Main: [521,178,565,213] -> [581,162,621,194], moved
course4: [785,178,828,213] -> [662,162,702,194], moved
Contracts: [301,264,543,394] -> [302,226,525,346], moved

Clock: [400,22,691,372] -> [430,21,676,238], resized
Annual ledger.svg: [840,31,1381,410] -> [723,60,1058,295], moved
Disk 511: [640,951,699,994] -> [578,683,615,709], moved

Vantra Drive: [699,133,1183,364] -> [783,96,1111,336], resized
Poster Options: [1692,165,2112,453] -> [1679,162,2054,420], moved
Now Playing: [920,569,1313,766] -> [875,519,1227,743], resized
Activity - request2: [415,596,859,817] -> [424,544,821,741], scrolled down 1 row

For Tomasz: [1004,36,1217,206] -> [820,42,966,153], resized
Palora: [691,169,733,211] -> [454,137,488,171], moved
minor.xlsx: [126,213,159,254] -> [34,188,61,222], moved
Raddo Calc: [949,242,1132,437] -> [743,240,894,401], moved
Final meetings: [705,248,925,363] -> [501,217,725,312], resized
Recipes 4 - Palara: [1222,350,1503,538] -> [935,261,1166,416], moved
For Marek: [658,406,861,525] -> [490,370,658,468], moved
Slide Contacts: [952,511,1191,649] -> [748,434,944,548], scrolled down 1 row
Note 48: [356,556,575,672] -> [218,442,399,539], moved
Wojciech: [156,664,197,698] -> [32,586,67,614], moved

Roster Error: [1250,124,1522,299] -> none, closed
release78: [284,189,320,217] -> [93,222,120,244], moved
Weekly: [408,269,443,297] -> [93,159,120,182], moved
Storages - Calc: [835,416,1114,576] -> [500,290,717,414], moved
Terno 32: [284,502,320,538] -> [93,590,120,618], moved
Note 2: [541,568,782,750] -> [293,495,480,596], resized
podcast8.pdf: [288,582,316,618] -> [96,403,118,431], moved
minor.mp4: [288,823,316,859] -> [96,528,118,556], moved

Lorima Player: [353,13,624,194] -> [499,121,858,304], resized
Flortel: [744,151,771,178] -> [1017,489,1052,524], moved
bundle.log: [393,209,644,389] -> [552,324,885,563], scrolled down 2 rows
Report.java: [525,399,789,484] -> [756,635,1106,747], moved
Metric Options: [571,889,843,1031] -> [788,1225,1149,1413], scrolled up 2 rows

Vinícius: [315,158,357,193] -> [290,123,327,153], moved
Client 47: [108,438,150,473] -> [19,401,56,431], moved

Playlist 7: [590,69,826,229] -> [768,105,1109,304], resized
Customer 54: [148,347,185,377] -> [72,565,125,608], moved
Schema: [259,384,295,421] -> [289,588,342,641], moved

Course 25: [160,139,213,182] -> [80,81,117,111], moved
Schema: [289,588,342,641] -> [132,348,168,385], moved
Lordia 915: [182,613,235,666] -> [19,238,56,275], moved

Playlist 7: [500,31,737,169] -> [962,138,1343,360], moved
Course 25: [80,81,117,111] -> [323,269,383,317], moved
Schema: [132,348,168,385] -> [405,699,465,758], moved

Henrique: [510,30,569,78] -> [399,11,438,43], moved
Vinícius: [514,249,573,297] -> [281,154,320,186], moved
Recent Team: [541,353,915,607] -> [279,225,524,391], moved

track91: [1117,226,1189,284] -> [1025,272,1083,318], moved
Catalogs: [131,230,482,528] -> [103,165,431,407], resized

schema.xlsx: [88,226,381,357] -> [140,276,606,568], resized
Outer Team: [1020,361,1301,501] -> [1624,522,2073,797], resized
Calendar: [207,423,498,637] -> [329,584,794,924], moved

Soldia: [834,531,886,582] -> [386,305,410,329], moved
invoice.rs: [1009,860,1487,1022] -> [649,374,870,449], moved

====

Going back to the entries above, set down exactly the lines that begin at the one with "For Marek: [658,406,861,525]" and end at the one with "Roster Error: [1250,124,1522,299]", both included, and nothing else.

→ EXPECTED OUTPUT:
For Marek: [658,406,861,525] -> [490,370,658,468], moved
Slide Contacts: [952,511,1191,649] -> [748,434,944,548], scrolled down 1 row
Note 48: [356,556,575,672] -> [218,442,399,539], moved
Wojciech: [156,664,197,698] -> [32,586,67,614], moved

Roster Error: [1250,124,1522,299] -> none, closed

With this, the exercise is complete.